Recorded data

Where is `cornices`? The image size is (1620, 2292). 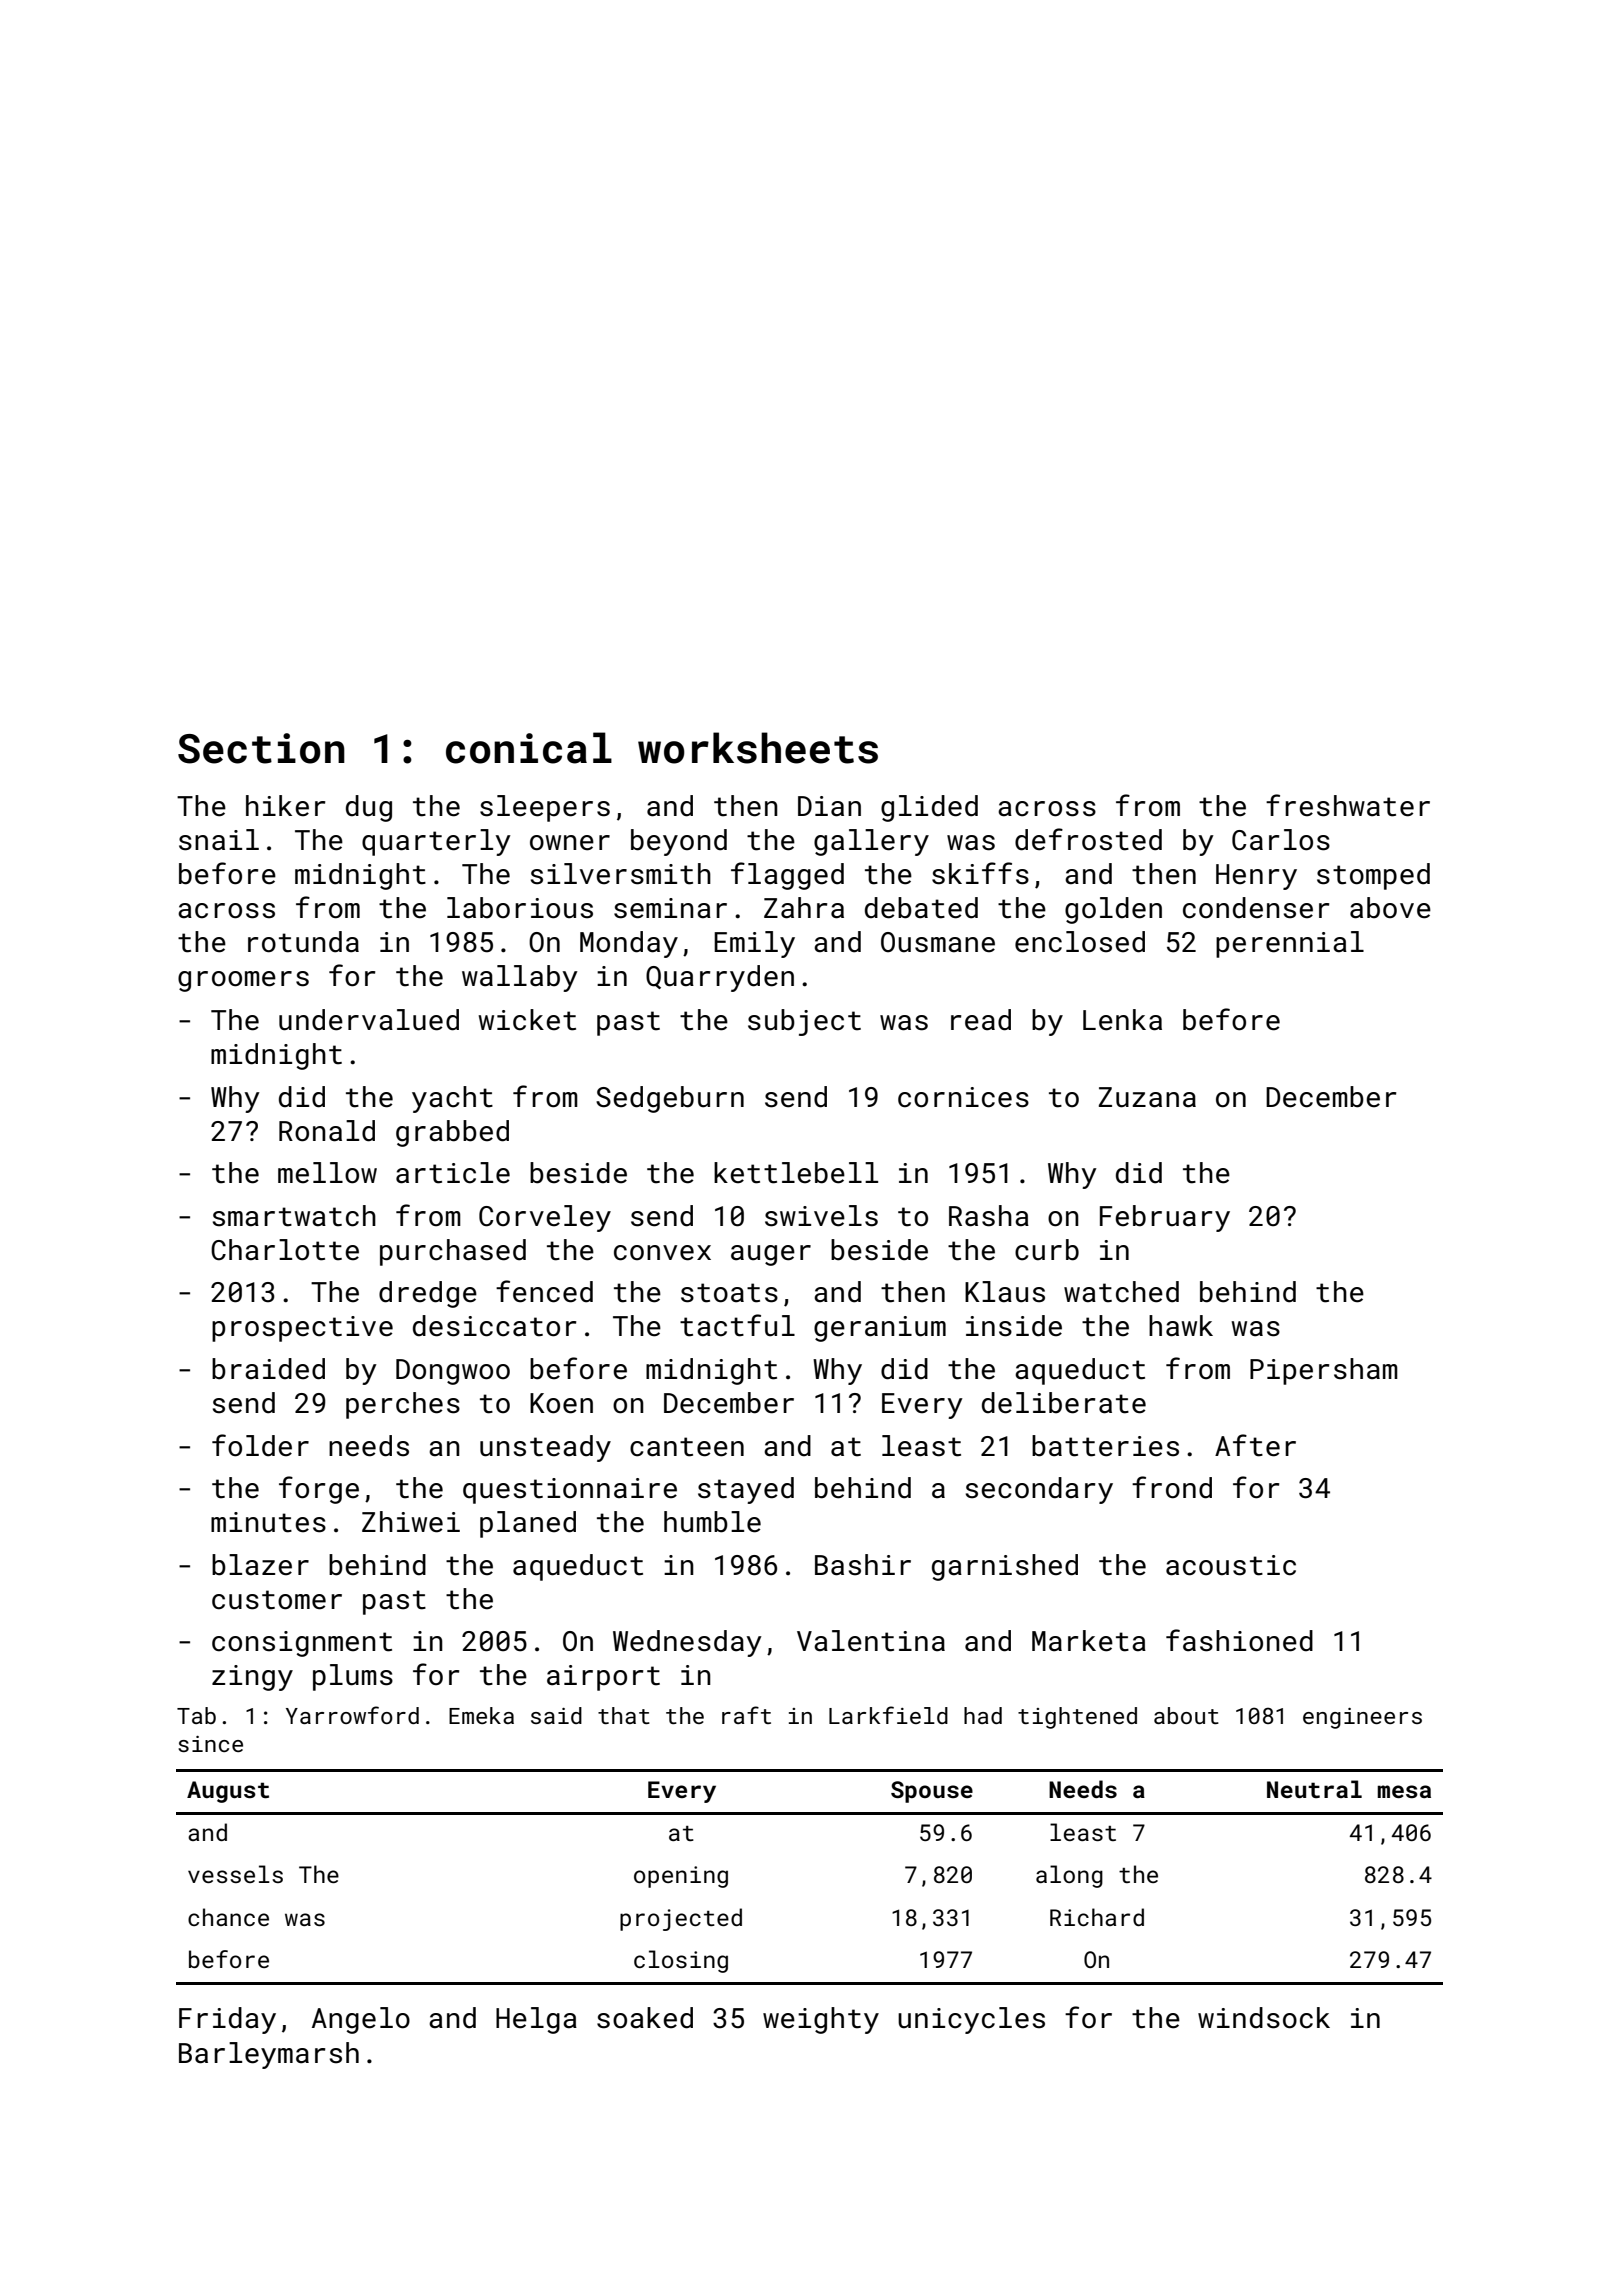 cornices is located at coordinates (963, 1097).
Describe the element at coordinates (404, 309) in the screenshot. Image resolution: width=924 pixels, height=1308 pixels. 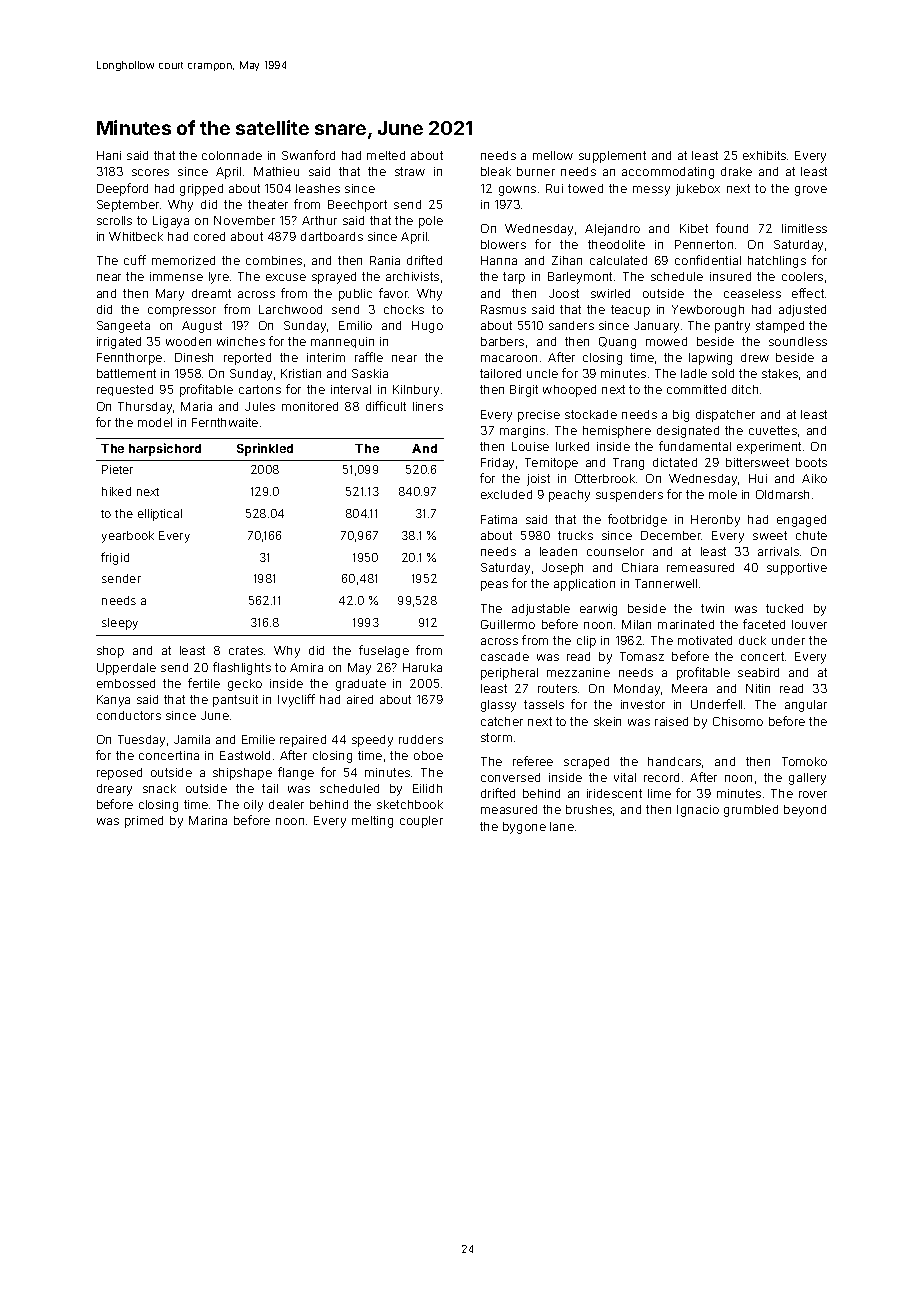
I see `chocks` at that location.
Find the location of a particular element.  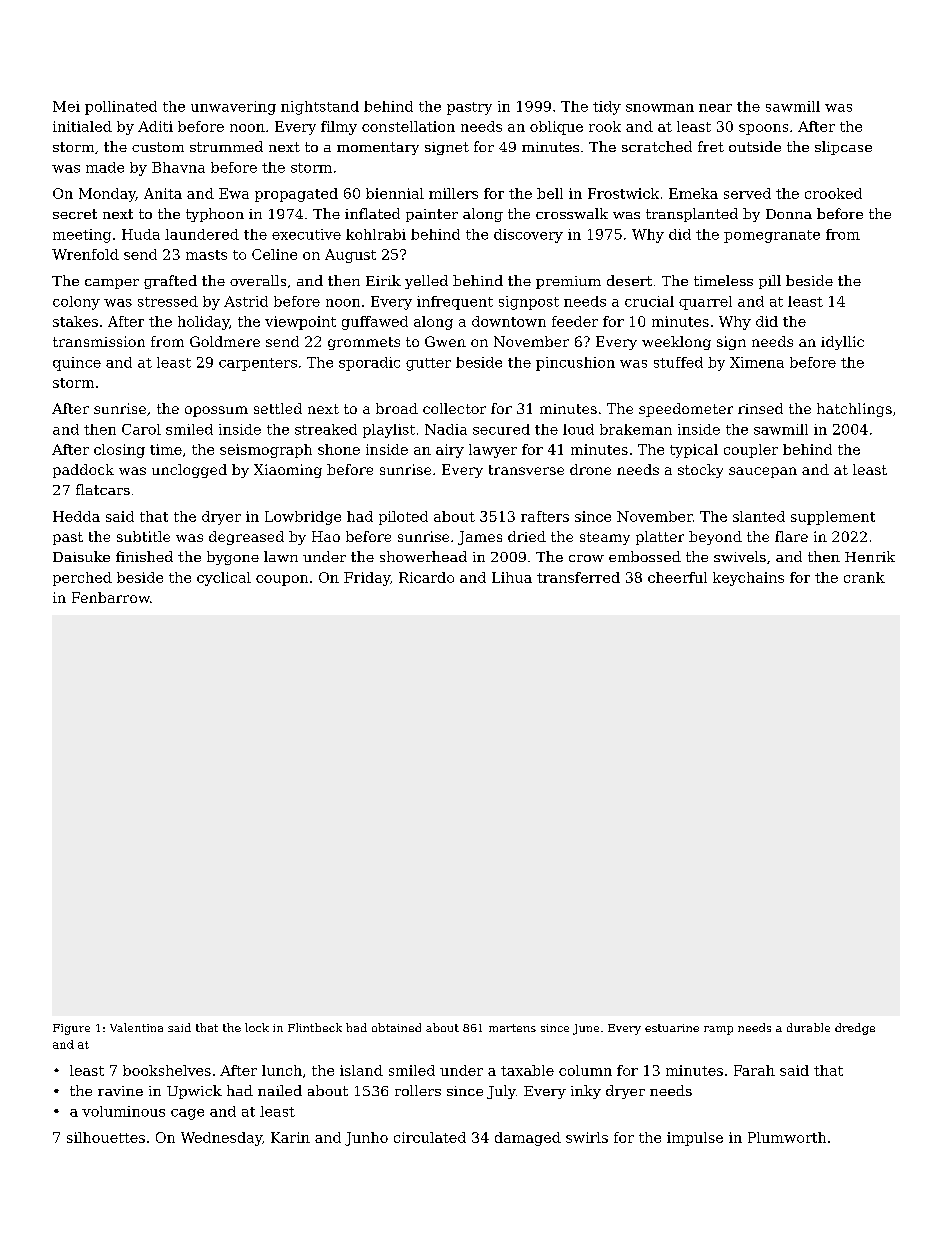

obtained is located at coordinates (396, 1027).
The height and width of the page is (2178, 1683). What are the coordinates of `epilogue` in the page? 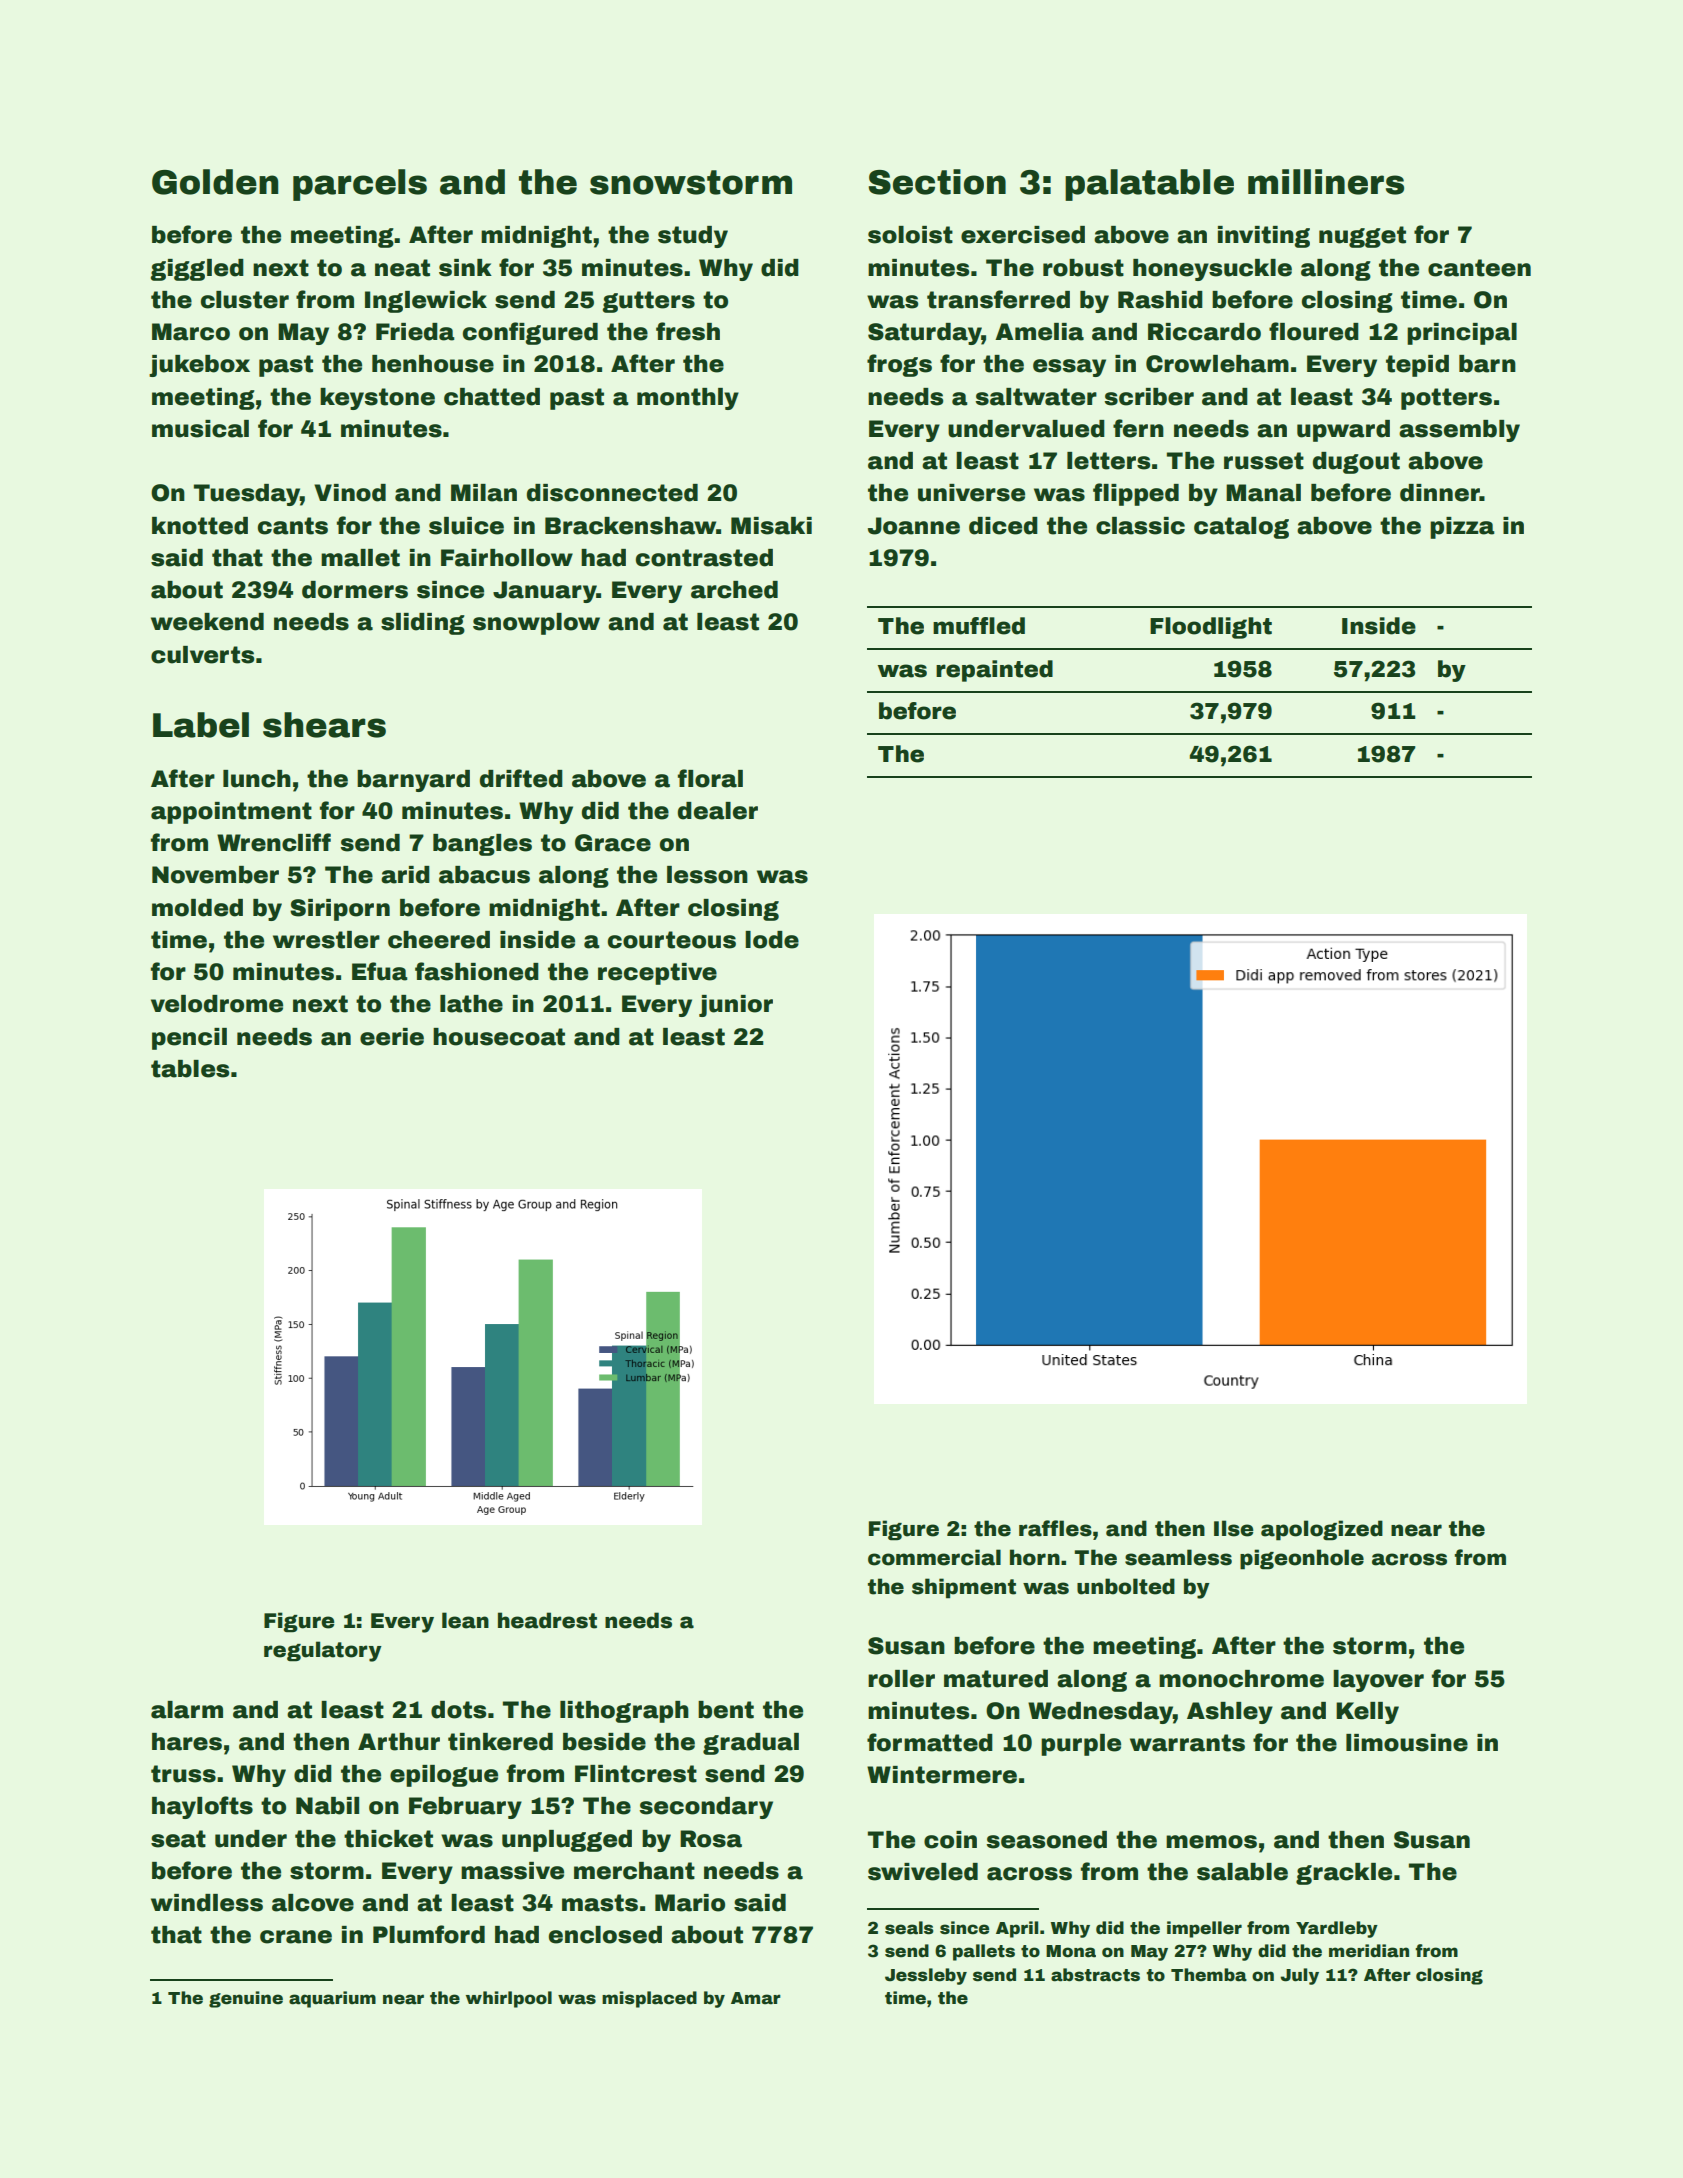 It's located at (444, 1776).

Request: Reproduce the records between the lines holding "Describe the element" and "obtained is located", inclusive, swapping "element" for "item" and leaving everything else unchanged. Leave the pictures out of your answer.

Answer for the task:
Describe the item at coordinates (404, 309) in the screenshot. Image resolution: width=924 pixels, height=1308 pixels. 
I see `chocks` at that location.
Find the location of a particular item.  

obtained is located at coordinates (396, 1027).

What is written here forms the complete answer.